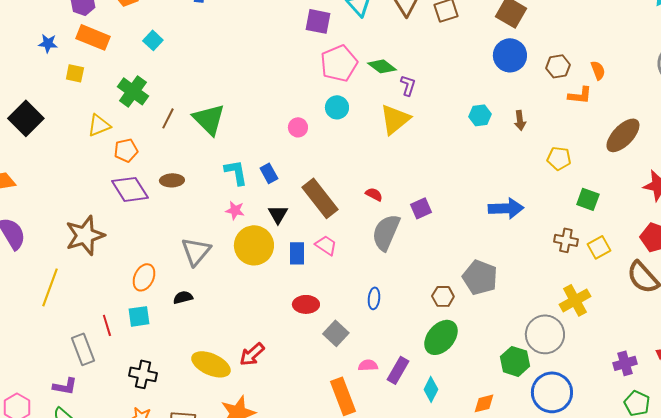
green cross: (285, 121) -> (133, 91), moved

---

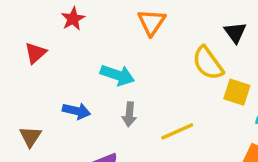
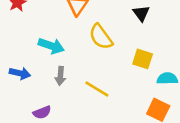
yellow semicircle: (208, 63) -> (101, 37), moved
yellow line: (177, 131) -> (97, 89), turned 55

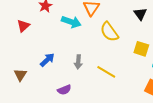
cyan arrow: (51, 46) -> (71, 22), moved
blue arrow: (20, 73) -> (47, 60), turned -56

- [Directions] Find each line holding the string "yellow" in the listing above, then copy it.

- [Result of this exercise]
yellow semicircle: (208, 63) -> (101, 37), moved
yellow line: (177, 131) -> (97, 89), turned 55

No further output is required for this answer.